**Work required**
No line before the one holding "turquoise ruler: 4 -> 3" is wanted; restate word for word that line and all lines after it to the end of the entries, excluding pictures.

**Spatial object tracking data**
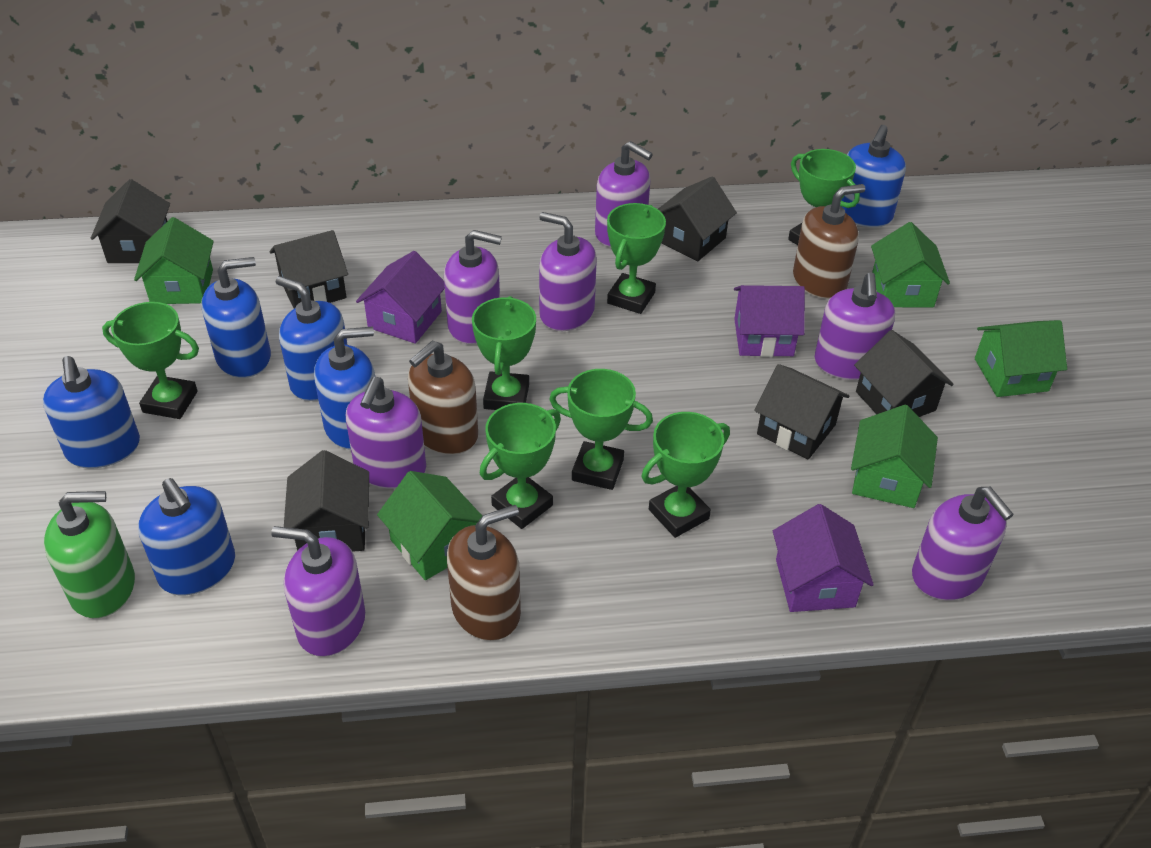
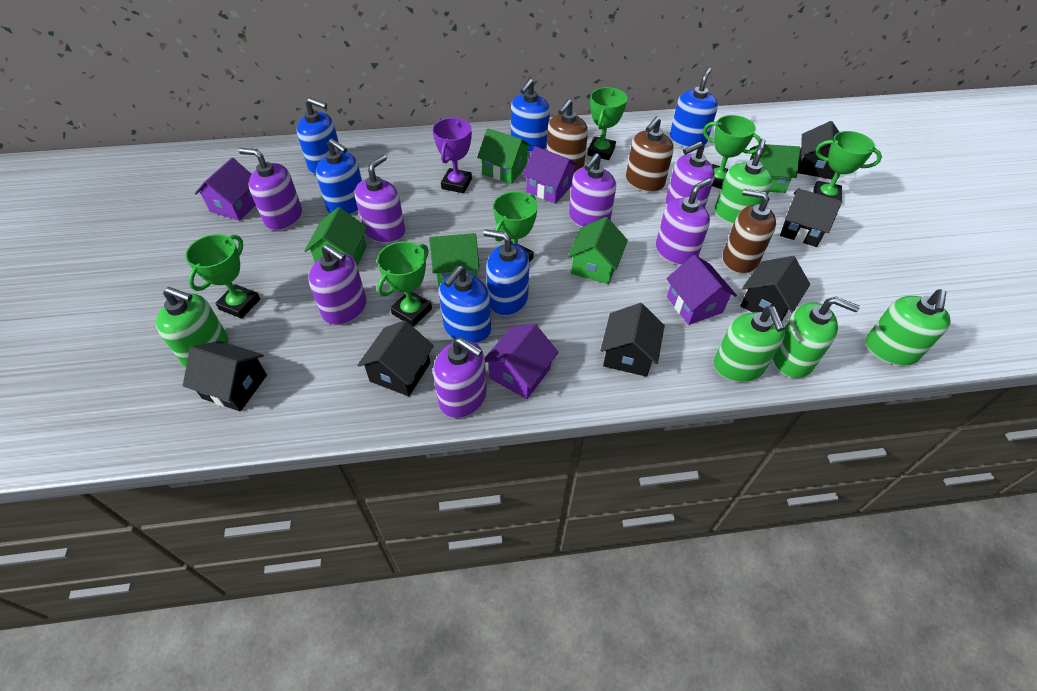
green soap dispenser: 1 -> 5
green trophy: 7 -> 6
purple house: 3 -> 4
purple trophy: 0 -> 1

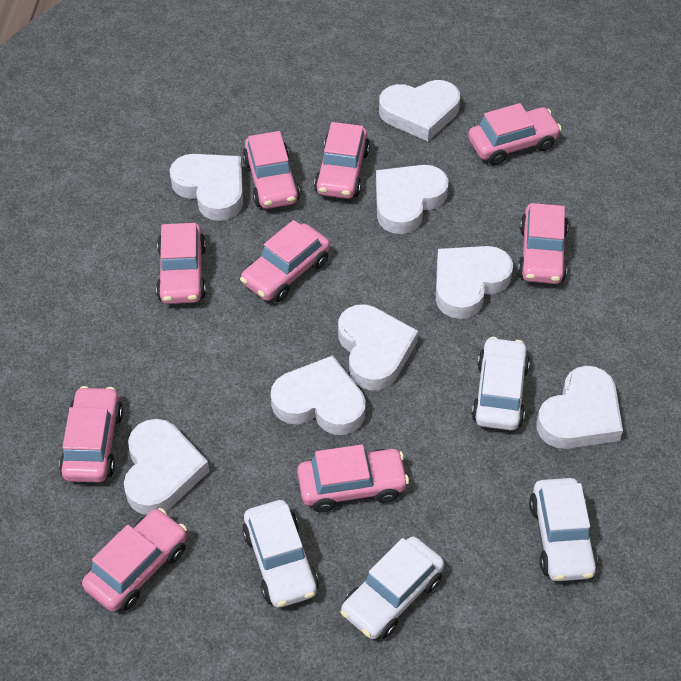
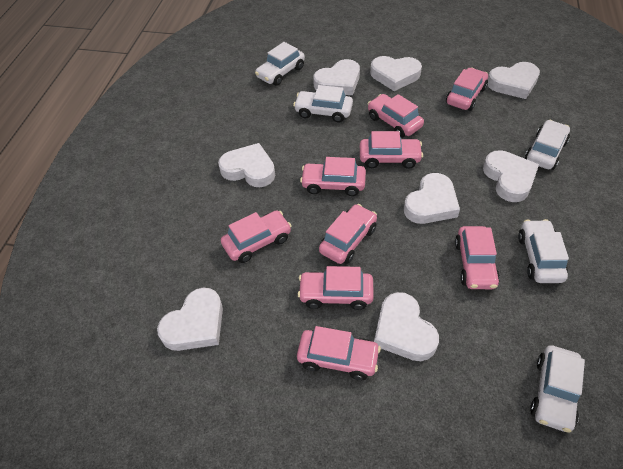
white car: 4 -> 5

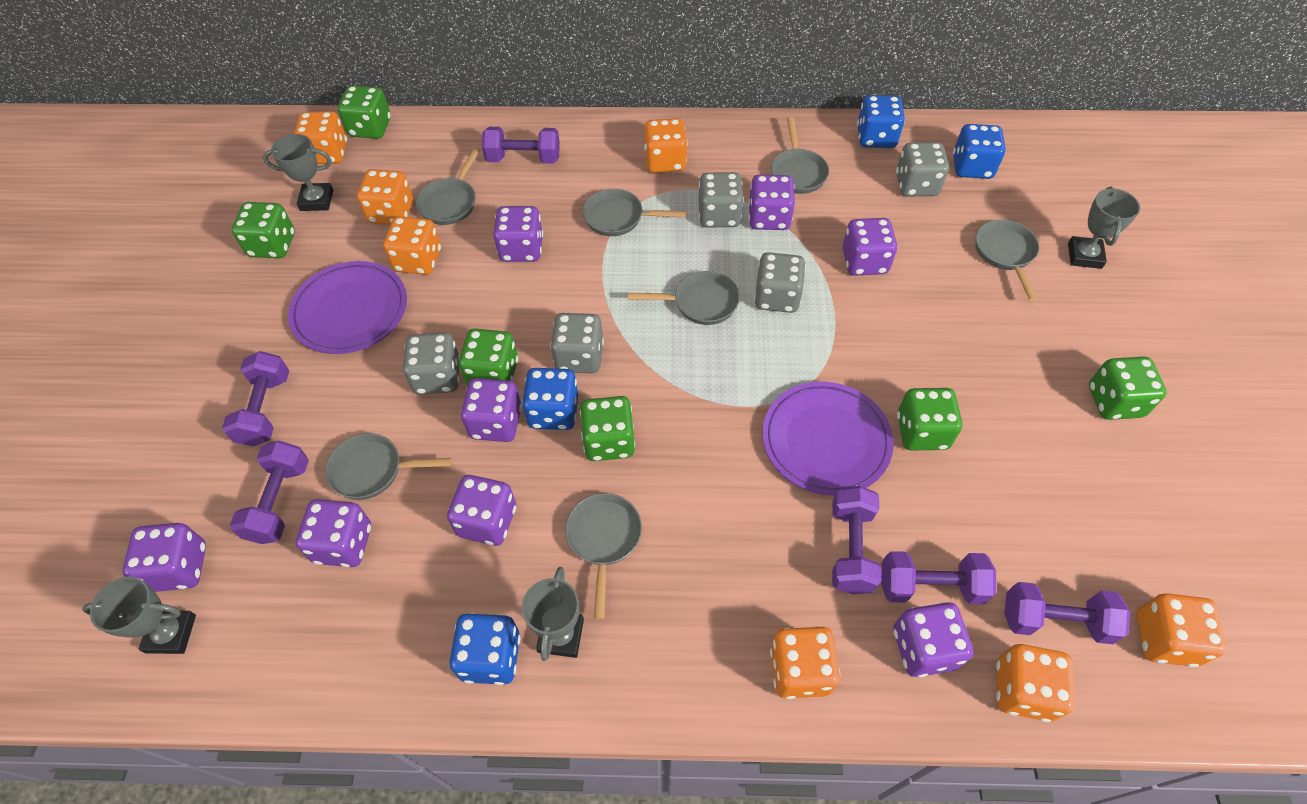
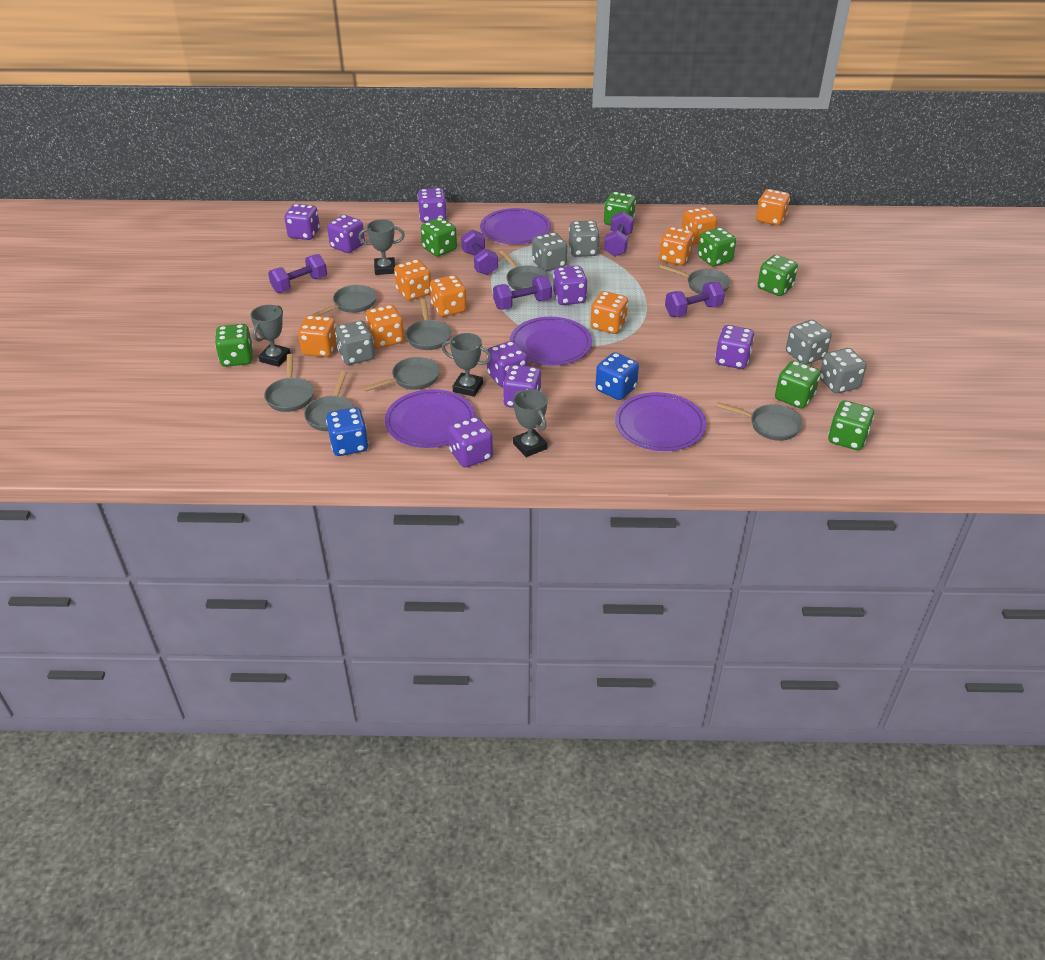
blue dice: 4 -> 2
green dice: 6 -> 7
grey pan: 7 -> 8
orange dice: 7 -> 8
purple dumbbell: 6 -> 5
purple plate: 2 -> 4

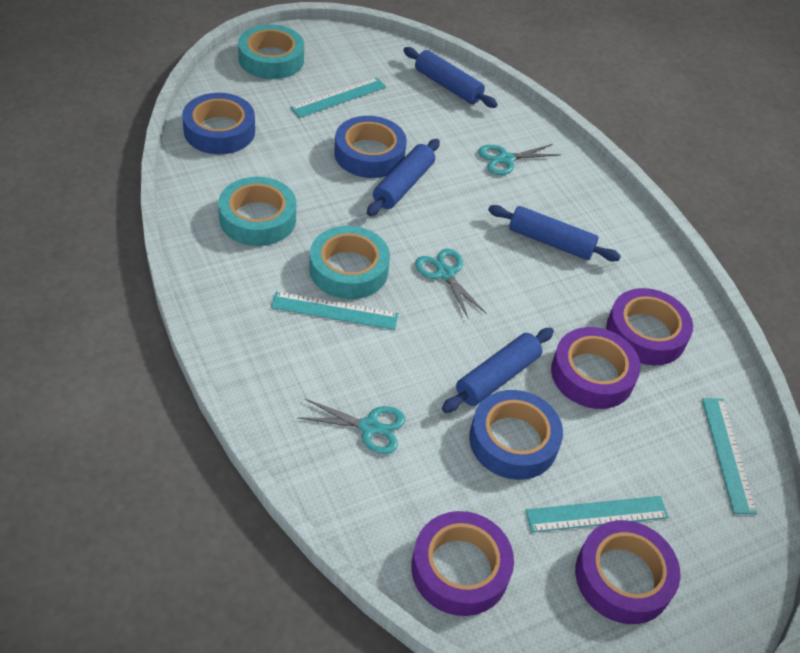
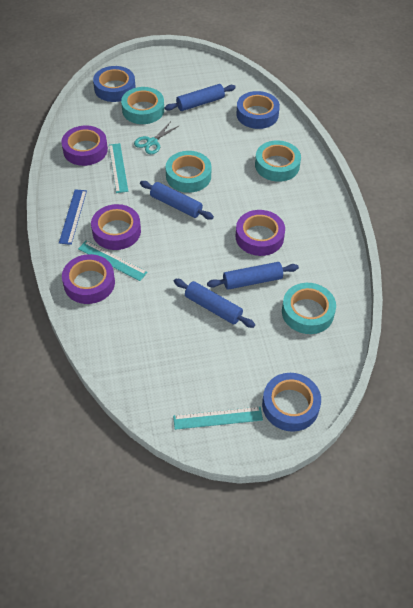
blue ruler: 0 -> 1
turquoise ruler: 4 -> 3
turquoise scissors: 3 -> 1
turquoise tape: 3 -> 4

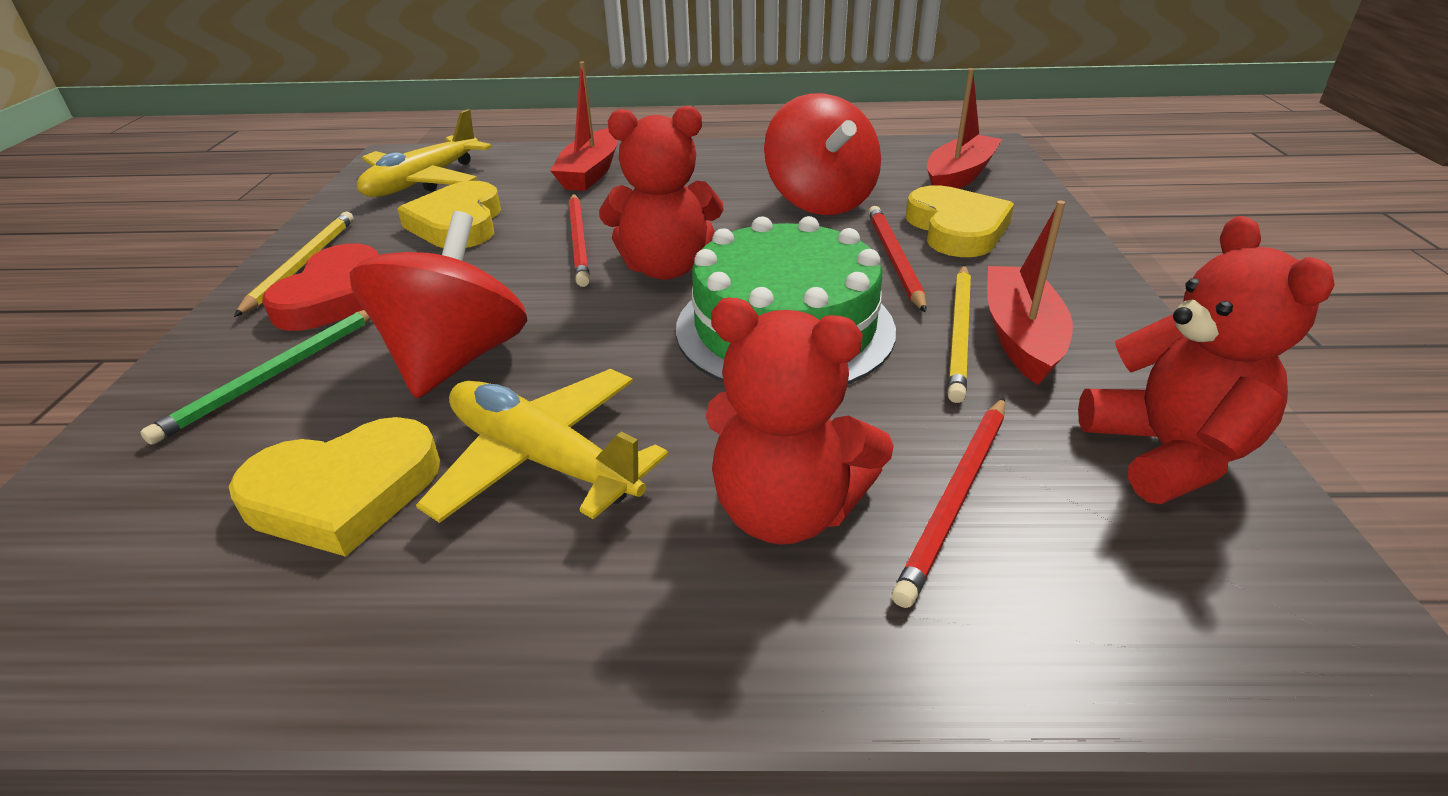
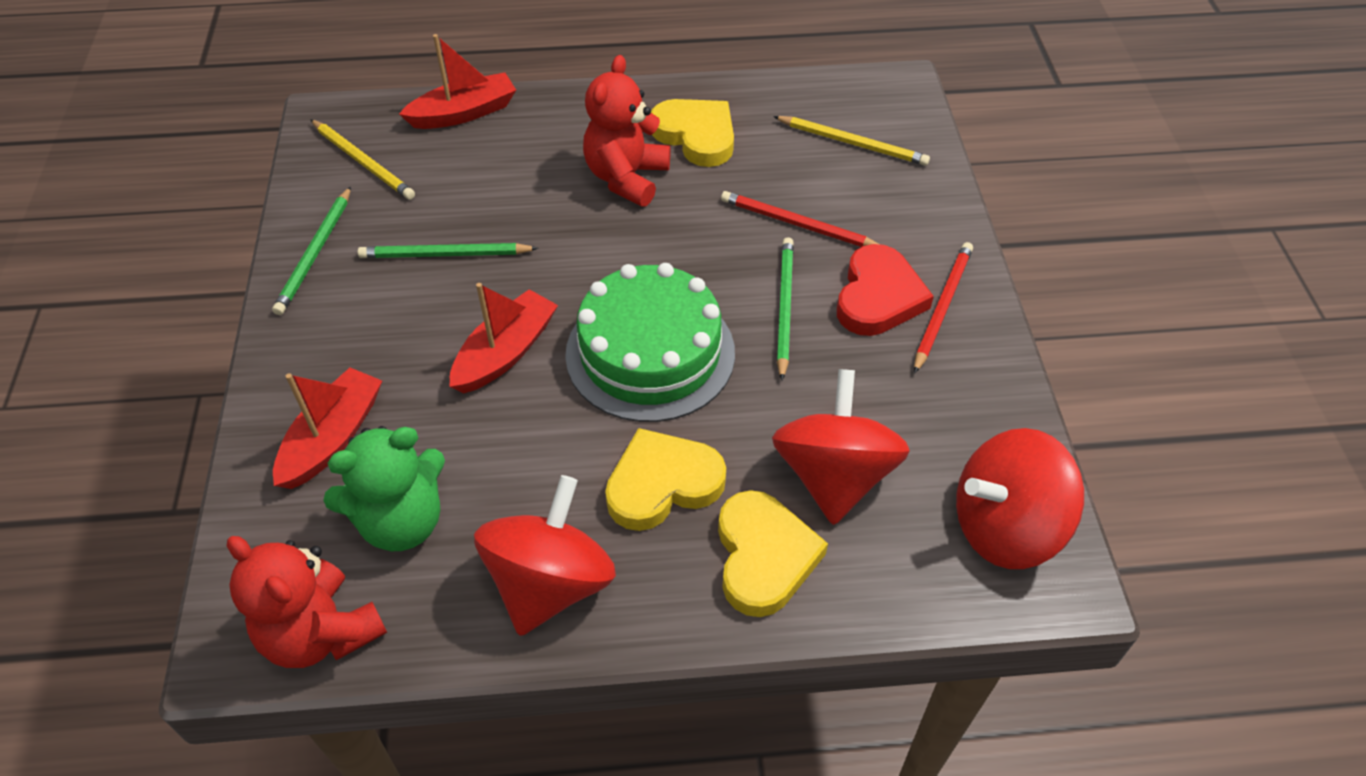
green pencil: 1 -> 3
green teddy bear: 0 -> 1
red pencil: 3 -> 2
red spinning top: 2 -> 3
red teddy bear: 3 -> 2
yellow plane: 2 -> 0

**Exercise result**
turquoise ruler: 4 -> 3
turquoise scissors: 3 -> 1
turquoise tape: 3 -> 4

green pencil: 1 -> 3
green teddy bear: 0 -> 1
red pencil: 3 -> 2
red spinning top: 2 -> 3
red teddy bear: 3 -> 2
yellow plane: 2 -> 0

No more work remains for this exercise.